Retype the lines of the items below word for word, starting with the line that contains "Who is more" and going on through the line that contains "Positioned in front is point (x=853, y=184).".

[AVAILABLE RECORDS]
*****

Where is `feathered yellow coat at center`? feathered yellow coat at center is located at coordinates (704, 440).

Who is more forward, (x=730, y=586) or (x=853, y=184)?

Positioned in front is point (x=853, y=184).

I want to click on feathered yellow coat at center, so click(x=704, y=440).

*****

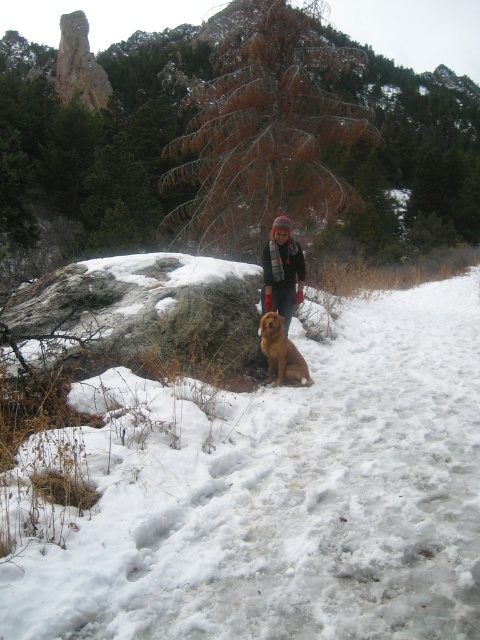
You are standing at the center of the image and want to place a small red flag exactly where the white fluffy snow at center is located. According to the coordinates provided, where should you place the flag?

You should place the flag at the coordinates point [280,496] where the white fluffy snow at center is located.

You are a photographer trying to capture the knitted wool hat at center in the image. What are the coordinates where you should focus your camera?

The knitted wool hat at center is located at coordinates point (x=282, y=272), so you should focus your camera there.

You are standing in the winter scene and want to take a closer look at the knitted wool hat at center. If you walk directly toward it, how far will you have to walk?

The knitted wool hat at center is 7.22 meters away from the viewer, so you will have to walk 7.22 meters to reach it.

*****

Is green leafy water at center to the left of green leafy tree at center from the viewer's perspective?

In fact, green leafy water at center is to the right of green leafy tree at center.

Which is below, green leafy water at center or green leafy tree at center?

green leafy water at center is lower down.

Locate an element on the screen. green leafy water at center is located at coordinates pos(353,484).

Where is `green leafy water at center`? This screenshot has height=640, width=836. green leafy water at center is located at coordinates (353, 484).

*****

[SOLUTION FOR THIS TASK]
Who is more forward, (x=730, y=586) or (x=853, y=184)?

Positioned in front is point (x=853, y=184).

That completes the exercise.